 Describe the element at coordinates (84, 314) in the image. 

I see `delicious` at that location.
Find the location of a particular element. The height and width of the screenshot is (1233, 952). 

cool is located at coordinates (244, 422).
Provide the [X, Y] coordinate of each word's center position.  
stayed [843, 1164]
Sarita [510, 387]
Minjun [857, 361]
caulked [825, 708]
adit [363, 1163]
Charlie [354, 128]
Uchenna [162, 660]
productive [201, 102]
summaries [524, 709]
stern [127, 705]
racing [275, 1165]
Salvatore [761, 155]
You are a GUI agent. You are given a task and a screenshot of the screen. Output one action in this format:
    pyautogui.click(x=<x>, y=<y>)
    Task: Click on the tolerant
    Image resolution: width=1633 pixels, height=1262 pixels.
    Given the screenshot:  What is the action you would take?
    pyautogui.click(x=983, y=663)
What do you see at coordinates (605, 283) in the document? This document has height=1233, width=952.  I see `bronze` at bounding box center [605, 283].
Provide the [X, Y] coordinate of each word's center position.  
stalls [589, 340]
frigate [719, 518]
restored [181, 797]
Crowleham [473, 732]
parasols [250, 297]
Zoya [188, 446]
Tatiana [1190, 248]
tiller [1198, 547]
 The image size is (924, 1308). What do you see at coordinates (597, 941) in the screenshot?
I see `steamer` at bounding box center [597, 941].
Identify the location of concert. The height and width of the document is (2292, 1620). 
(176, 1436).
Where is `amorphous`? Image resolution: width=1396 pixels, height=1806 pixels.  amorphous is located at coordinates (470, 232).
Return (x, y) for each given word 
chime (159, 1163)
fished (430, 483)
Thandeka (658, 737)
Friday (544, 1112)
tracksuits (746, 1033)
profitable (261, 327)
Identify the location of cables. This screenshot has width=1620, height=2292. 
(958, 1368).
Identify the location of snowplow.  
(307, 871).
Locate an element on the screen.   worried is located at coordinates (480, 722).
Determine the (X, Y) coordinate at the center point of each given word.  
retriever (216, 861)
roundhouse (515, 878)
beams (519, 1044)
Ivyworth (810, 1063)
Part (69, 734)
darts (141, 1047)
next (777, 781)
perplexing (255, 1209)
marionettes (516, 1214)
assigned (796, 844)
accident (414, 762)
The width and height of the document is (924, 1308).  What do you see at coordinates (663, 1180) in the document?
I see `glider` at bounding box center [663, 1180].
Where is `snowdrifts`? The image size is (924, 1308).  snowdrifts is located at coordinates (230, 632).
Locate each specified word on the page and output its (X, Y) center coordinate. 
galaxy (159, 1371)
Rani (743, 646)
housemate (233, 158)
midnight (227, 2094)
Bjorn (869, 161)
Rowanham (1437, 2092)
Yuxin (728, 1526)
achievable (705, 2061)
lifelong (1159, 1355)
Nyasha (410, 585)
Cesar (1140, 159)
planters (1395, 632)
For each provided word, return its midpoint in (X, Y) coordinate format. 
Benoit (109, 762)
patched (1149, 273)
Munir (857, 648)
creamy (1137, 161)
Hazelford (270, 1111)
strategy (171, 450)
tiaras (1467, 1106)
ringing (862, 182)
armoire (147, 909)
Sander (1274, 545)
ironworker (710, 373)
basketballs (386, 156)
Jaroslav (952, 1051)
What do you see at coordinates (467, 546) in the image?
***
• The request:
Reproduce every one of the records above, line for line, with no changes.

• Result of this task:
 Describe the element at coordinates (84, 314) in the image. 

I see `delicious` at that location.
Find the location of a particular element. The height and width of the screenshot is (1233, 952). 

cool is located at coordinates (244, 422).
Provide the [X, Y] coordinate of each word's center position.  
stayed [843, 1164]
Sarita [510, 387]
Minjun [857, 361]
caulked [825, 708]
adit [363, 1163]
Charlie [354, 128]
Uchenna [162, 660]
productive [201, 102]
summaries [524, 709]
stern [127, 705]
racing [275, 1165]
Salvatore [761, 155]
You are a GUI agent. You are given a task and a screenshot of the screen. Output one action in this format:
    pyautogui.click(x=<x>, y=<y>)
    Task: Click on the tolerant
    Image resolution: width=1633 pixels, height=1262 pixels.
    Given the screenshot:  What is the action you would take?
    pyautogui.click(x=983, y=663)
What do you see at coordinates (605, 283) in the document? This document has height=1233, width=952.  I see `bronze` at bounding box center [605, 283].
Provide the [X, Y] coordinate of each word's center position.  
stalls [589, 340]
frigate [719, 518]
restored [181, 797]
Crowleham [473, 732]
parasols [250, 297]
Zoya [188, 446]
Tatiana [1190, 248]
tiller [1198, 547]
 The image size is (924, 1308). What do you see at coordinates (597, 941) in the screenshot?
I see `steamer` at bounding box center [597, 941].
Identify the location of concert. The height and width of the document is (2292, 1620). 
(176, 1436).
Where is `amorphous`? Image resolution: width=1396 pixels, height=1806 pixels.  amorphous is located at coordinates (470, 232).
Return (x, y) for each given word 
chime (159, 1163)
fished (430, 483)
Thandeka (658, 737)
Friday (544, 1112)
tracksuits (746, 1033)
profitable (261, 327)
Identify the location of cables. This screenshot has width=1620, height=2292. 
(958, 1368).
Identify the location of snowplow.  
(307, 871).
Locate an element on the screen.   worried is located at coordinates (480, 722).
Determine the (X, Y) coordinate at the center point of each given word.  
retriever (216, 861)
roundhouse (515, 878)
beams (519, 1044)
Ivyworth (810, 1063)
Part (69, 734)
darts (141, 1047)
next (777, 781)
perplexing (255, 1209)
marionettes (516, 1214)
assigned (796, 844)
accident (414, 762)
The width and height of the document is (924, 1308).  What do you see at coordinates (663, 1180) in the document?
I see `glider` at bounding box center [663, 1180].
Where is `snowdrifts`? The image size is (924, 1308).  snowdrifts is located at coordinates (230, 632).
Locate each specified word on the page and output its (X, Y) center coordinate. 
galaxy (159, 1371)
Rani (743, 646)
housemate (233, 158)
midnight (227, 2094)
Bjorn (869, 161)
Rowanham (1437, 2092)
Yuxin (728, 1526)
achievable (705, 2061)
lifelong (1159, 1355)
Nyasha (410, 585)
Cesar (1140, 159)
planters (1395, 632)
For each provided word, return its midpoint in (X, Y) coordinate format. 
Benoit (109, 762)
patched (1149, 273)
Munir (857, 648)
creamy (1137, 161)
Hazelford (270, 1111)
strategy (171, 450)
tiaras (1467, 1106)
ringing (862, 182)
armoire (147, 909)
Sander (1274, 545)
ironworker (710, 373)
basketballs (386, 156)
Jaroslav (952, 1051)
What do you see at coordinates (467, 546) in the image?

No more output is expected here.